Transcribe only part of the material below: the lines from the one containing "Release Settings: [464,164,947,387]" through the one containing "Calendar: [575,1382,1088,1760] ->", inclusive, exactly as written.

*** Data for this exercise ***

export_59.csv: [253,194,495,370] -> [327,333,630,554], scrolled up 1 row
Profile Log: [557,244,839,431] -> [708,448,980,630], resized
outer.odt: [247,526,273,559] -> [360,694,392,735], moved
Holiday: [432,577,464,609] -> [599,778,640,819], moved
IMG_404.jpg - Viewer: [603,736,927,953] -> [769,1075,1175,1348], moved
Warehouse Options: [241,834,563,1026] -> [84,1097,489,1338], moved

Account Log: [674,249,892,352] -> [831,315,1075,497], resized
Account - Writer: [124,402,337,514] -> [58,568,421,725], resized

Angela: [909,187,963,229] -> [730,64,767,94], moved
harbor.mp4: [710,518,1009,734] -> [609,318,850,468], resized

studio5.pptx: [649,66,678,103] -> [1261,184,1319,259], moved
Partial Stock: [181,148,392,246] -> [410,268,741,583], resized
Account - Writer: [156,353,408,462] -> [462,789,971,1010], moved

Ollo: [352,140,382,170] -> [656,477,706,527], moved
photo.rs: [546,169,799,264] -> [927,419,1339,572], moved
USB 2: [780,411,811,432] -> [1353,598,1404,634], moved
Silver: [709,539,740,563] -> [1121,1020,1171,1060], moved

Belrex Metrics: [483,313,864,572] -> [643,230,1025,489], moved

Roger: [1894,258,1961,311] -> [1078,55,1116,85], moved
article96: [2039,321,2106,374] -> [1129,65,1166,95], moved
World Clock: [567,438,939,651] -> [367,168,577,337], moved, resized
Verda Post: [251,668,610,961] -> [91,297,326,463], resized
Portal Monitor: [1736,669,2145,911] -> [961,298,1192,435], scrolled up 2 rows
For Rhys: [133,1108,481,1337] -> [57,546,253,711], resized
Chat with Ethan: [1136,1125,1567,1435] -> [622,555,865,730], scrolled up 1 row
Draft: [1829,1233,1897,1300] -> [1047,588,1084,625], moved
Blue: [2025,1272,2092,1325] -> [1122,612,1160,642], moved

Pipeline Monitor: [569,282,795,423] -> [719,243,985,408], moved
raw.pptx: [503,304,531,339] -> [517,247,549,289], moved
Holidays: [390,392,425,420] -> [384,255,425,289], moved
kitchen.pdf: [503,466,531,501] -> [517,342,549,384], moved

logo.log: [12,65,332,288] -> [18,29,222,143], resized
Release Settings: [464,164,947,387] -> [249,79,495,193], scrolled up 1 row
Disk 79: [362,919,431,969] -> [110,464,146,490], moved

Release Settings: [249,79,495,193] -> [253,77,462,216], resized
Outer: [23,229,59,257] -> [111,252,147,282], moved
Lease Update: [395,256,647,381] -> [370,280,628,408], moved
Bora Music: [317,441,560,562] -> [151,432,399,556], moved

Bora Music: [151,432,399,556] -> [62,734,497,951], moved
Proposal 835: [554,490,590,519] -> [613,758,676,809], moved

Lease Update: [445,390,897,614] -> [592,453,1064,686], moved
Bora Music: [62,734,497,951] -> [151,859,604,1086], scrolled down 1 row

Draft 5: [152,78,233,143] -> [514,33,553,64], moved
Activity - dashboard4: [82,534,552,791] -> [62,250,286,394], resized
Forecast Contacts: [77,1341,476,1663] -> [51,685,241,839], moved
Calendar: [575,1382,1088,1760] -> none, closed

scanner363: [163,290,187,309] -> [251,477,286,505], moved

*** End of Data for this exercise ***

• Exercise solution
Release Settings: [464,164,947,387] -> [249,79,495,193], scrolled up 1 row
Disk 79: [362,919,431,969] -> [110,464,146,490], moved

Release Settings: [249,79,495,193] -> [253,77,462,216], resized
Outer: [23,229,59,257] -> [111,252,147,282], moved
Lease Update: [395,256,647,381] -> [370,280,628,408], moved
Bora Music: [317,441,560,562] -> [151,432,399,556], moved

Bora Music: [151,432,399,556] -> [62,734,497,951], moved
Proposal 835: [554,490,590,519] -> [613,758,676,809], moved

Lease Update: [445,390,897,614] -> [592,453,1064,686], moved
Bora Music: [62,734,497,951] -> [151,859,604,1086], scrolled down 1 row

Draft 5: [152,78,233,143] -> [514,33,553,64], moved
Activity - dashboard4: [82,534,552,791] -> [62,250,286,394], resized
Forecast Contacts: [77,1341,476,1663] -> [51,685,241,839], moved
Calendar: [575,1382,1088,1760] -> none, closed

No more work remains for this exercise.